**Prompt**
Each line in the records that mentions the word "secondary" needs to be listed.

**Data for this exercise**
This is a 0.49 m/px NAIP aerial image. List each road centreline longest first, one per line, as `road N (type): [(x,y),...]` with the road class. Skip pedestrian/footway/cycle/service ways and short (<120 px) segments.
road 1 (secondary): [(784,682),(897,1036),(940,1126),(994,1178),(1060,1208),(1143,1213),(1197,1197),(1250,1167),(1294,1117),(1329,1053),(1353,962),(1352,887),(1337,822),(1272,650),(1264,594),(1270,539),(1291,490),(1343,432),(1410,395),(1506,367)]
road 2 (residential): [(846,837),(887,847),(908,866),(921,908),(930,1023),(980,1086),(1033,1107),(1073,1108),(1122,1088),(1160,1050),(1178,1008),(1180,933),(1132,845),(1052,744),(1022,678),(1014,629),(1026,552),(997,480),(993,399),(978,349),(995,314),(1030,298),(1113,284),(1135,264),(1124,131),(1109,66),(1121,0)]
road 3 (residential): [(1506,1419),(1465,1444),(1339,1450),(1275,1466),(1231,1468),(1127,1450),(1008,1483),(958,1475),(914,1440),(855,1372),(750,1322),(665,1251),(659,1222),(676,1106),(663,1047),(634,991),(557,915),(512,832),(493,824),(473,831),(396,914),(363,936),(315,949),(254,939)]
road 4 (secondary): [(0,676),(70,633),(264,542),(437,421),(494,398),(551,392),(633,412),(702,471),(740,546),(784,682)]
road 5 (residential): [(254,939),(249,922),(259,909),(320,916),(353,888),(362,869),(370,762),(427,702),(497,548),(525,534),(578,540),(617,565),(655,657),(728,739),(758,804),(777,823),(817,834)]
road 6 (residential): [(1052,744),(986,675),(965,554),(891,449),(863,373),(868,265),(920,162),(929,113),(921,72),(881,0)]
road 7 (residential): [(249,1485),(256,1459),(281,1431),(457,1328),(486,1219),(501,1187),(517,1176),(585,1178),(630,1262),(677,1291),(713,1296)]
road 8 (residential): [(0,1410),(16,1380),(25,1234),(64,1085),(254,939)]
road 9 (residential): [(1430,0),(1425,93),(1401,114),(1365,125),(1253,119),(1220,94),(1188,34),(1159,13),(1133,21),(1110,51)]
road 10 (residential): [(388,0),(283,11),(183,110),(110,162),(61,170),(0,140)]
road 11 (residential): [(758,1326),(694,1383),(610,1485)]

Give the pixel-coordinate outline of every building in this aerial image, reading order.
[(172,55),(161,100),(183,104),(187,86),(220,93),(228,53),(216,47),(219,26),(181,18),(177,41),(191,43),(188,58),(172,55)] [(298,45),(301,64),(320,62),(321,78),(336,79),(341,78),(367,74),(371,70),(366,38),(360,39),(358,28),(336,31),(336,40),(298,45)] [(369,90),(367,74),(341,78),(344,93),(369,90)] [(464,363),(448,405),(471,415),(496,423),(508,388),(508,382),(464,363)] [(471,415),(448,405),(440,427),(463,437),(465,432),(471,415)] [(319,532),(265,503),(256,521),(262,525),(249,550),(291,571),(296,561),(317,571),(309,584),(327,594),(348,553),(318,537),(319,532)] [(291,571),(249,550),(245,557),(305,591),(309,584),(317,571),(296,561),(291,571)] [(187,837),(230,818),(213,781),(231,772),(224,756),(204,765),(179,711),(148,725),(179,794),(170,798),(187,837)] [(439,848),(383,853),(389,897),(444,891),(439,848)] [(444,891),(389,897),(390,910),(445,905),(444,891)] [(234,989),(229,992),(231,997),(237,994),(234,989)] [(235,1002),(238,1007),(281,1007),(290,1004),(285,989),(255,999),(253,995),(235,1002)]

**Solution for this exercise**
road 1 (secondary): [(784,682),(897,1036),(940,1126),(994,1178),(1060,1208),(1143,1213),(1197,1197),(1250,1167),(1294,1117),(1329,1053),(1353,962),(1352,887),(1337,822),(1272,650),(1264,594),(1270,539),(1291,490),(1343,432),(1410,395),(1506,367)]
road 4 (secondary): [(0,676),(70,633),(264,542),(437,421),(494,398),(551,392),(633,412),(702,471),(740,546),(784,682)]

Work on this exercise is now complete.